Only an exact repetition of the lines from the one that holds "brown 1x4 brick [173,225,370,307] -> none" to the end of the records is wanted.

*STUDY MATERIAL*

=-=-=

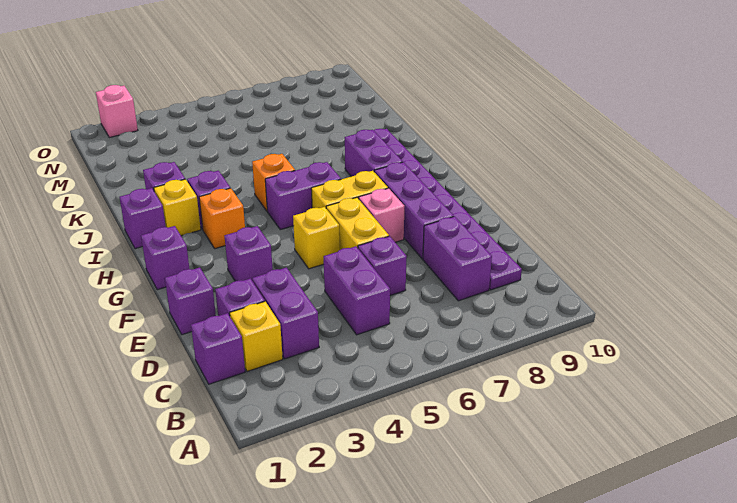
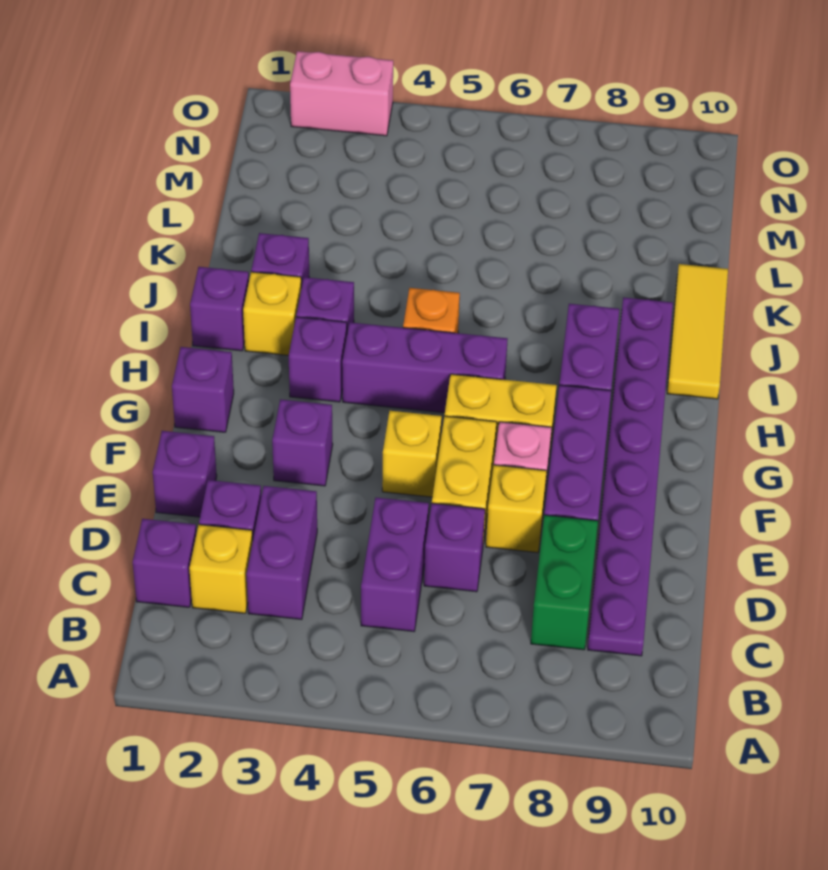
purple 1x2 brick [423,216,492,301] -> green 1x2 brick [531,515,598,650]
none -> yellow 1x1 brick [486,465,547,553]
orange 1x1 brick [199,188,245,249] -> purple 1x1 brick [289,317,347,402]
purple 1x2 brick [265,162,341,230] -> purple 1x3 brick [342,322,508,413]
none -> yellow 1x3 tile [667,264,728,399]
pink 1x1 brick [96,85,138,138] -> pink 1x2 brick [290,51,393,136]

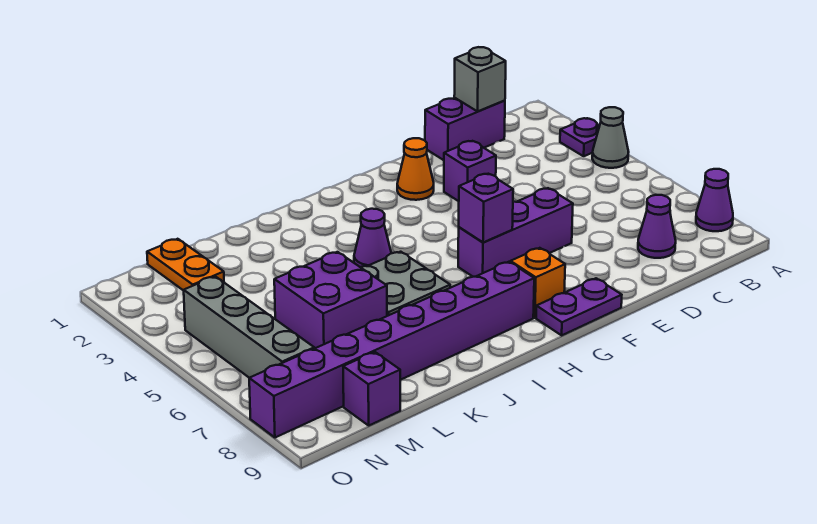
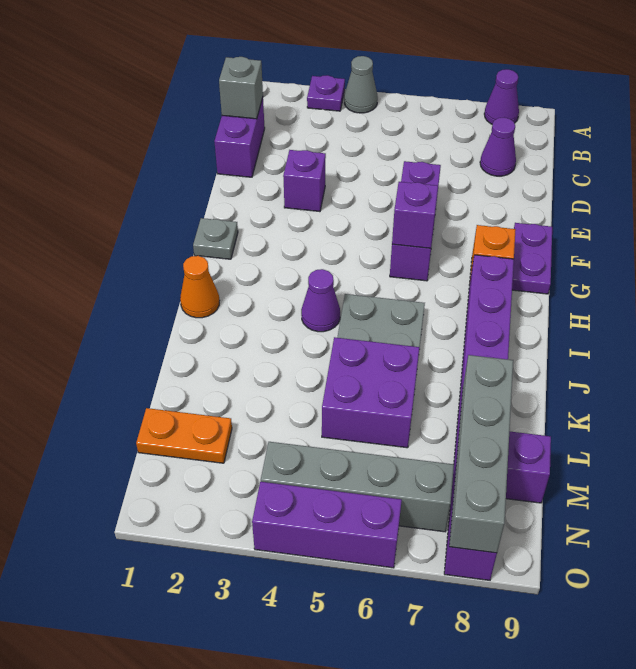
orange 1x1 cone [397,138,434,200] -> orange 1x1 cone moved to [180,256,219,318]
none -> grey 1x1 plate [193,218,238,259]
none -> grey 1x4 brick [449,355,513,553]
none -> purple 1x3 brick [252,482,402,568]

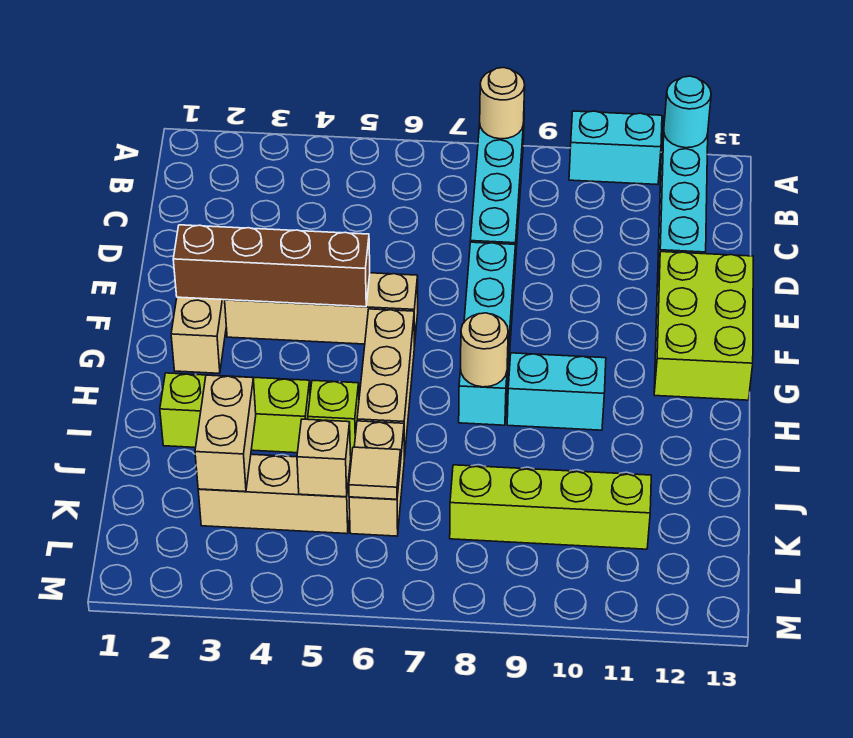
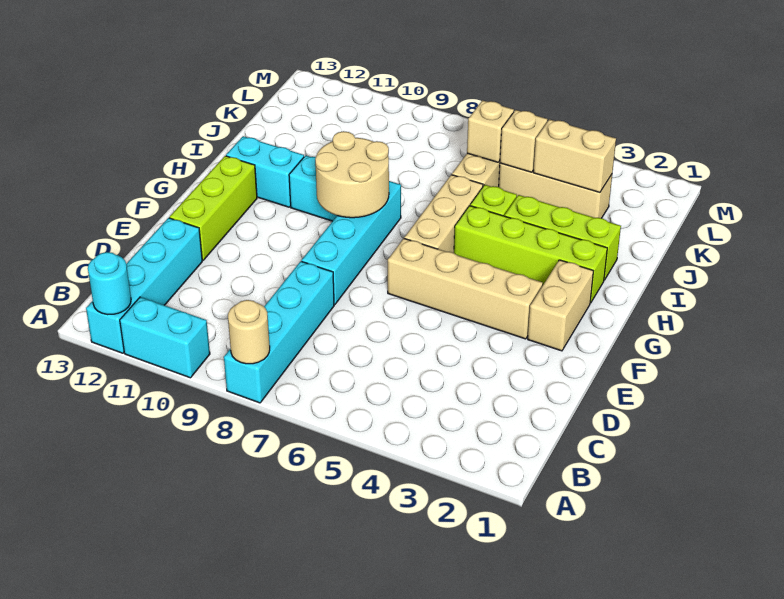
lime 2x3 brick [654,252,753,400] -> lime 1x3 brick [169,156,257,260]
brown 1x4 brick [173,225,370,307] -> none
tan 1x1 round brick [461,313,508,387] -> tan 2x2 round brick [315,131,389,218]
none -> cyan 1x2 brick [226,136,304,207]
tan 1x2 brick [195,375,256,492] -> tan 1x2 brick turned to [533,119,616,193]
tan 1x1 tile [349,447,401,499] -> tan 1x1 brick [467,100,514,162]
lime 1x4 brick [450,465,651,549] -> lime 1x4 brick moved to [454,206,607,303]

=-=-=

*PROBLEM SOLUTION*
brown 1x4 brick [173,225,370,307] -> none
tan 1x1 round brick [461,313,508,387] -> tan 2x2 round brick [315,131,389,218]
none -> cyan 1x2 brick [226,136,304,207]
tan 1x2 brick [195,375,256,492] -> tan 1x2 brick turned to [533,119,616,193]
tan 1x1 tile [349,447,401,499] -> tan 1x1 brick [467,100,514,162]
lime 1x4 brick [450,465,651,549] -> lime 1x4 brick moved to [454,206,607,303]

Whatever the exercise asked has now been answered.